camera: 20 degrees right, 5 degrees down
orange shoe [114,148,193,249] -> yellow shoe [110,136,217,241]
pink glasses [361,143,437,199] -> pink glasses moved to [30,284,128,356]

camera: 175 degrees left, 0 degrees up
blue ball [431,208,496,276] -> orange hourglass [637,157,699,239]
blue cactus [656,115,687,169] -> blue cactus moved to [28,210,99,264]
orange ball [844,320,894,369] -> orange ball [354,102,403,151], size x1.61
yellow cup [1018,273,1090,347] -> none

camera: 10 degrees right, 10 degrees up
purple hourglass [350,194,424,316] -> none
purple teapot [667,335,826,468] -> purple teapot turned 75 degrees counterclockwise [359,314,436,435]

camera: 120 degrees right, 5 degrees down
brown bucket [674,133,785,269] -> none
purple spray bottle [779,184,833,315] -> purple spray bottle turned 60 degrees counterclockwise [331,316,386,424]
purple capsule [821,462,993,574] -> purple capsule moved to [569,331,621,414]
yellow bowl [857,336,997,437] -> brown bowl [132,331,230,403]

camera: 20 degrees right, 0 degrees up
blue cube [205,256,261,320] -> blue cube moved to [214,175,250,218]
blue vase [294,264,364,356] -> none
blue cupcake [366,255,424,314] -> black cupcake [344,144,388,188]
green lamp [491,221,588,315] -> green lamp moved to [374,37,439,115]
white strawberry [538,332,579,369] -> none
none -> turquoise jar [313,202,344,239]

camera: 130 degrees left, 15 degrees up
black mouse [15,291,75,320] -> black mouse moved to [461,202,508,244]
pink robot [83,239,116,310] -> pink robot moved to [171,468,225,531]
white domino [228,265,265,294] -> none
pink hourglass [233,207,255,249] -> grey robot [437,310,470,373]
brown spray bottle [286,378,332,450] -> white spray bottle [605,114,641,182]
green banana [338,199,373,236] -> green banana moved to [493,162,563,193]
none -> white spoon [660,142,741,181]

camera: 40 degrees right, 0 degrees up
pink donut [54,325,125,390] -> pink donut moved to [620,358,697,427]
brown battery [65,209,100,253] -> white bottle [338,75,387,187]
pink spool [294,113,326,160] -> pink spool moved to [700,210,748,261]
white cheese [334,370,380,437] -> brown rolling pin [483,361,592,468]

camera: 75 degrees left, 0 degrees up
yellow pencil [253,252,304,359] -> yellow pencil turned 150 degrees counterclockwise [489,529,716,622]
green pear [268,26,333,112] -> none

◇ ◇ ◇ ◇ ◇ ◇ ◇

• **ACTION ITEM**: Write out every line of the data exactly, leaving nothing out.

• **RESPONSE**:
camera: 20 degrees right, 5 degrees down
orange shoe [114,148,193,249] -> yellow shoe [110,136,217,241]
pink glasses [361,143,437,199] -> pink glasses moved to [30,284,128,356]

camera: 175 degrees left, 0 degrees up
blue ball [431,208,496,276] -> orange hourglass [637,157,699,239]
blue cactus [656,115,687,169] -> blue cactus moved to [28,210,99,264]
orange ball [844,320,894,369] -> orange ball [354,102,403,151], size x1.61
yellow cup [1018,273,1090,347] -> none

camera: 10 degrees right, 10 degrees up
purple hourglass [350,194,424,316] -> none
purple teapot [667,335,826,468] -> purple teapot turned 75 degrees counterclockwise [359,314,436,435]

camera: 120 degrees right, 5 degrees down
brown bucket [674,133,785,269] -> none
purple spray bottle [779,184,833,315] -> purple spray bottle turned 60 degrees counterclockwise [331,316,386,424]
purple capsule [821,462,993,574] -> purple capsule moved to [569,331,621,414]
yellow bowl [857,336,997,437] -> brown bowl [132,331,230,403]

camera: 20 degrees right, 0 degrees up
blue cube [205,256,261,320] -> blue cube moved to [214,175,250,218]
blue vase [294,264,364,356] -> none
blue cupcake [366,255,424,314] -> black cupcake [344,144,388,188]
green lamp [491,221,588,315] -> green lamp moved to [374,37,439,115]
white strawberry [538,332,579,369] -> none
none -> turquoise jar [313,202,344,239]

camera: 130 degrees left, 15 degrees up
black mouse [15,291,75,320] -> black mouse moved to [461,202,508,244]
pink robot [83,239,116,310] -> pink robot moved to [171,468,225,531]
white domino [228,265,265,294] -> none
pink hourglass [233,207,255,249] -> grey robot [437,310,470,373]
brown spray bottle [286,378,332,450] -> white spray bottle [605,114,641,182]
green banana [338,199,373,236] -> green banana moved to [493,162,563,193]
none -> white spoon [660,142,741,181]

camera: 40 degrees right, 0 degrees up
pink donut [54,325,125,390] -> pink donut moved to [620,358,697,427]
brown battery [65,209,100,253] -> white bottle [338,75,387,187]
pink spool [294,113,326,160] -> pink spool moved to [700,210,748,261]
white cheese [334,370,380,437] -> brown rolling pin [483,361,592,468]

camera: 75 degrees left, 0 degrees up
yellow pencil [253,252,304,359] -> yellow pencil turned 150 degrees counterclockwise [489,529,716,622]
green pear [268,26,333,112] -> none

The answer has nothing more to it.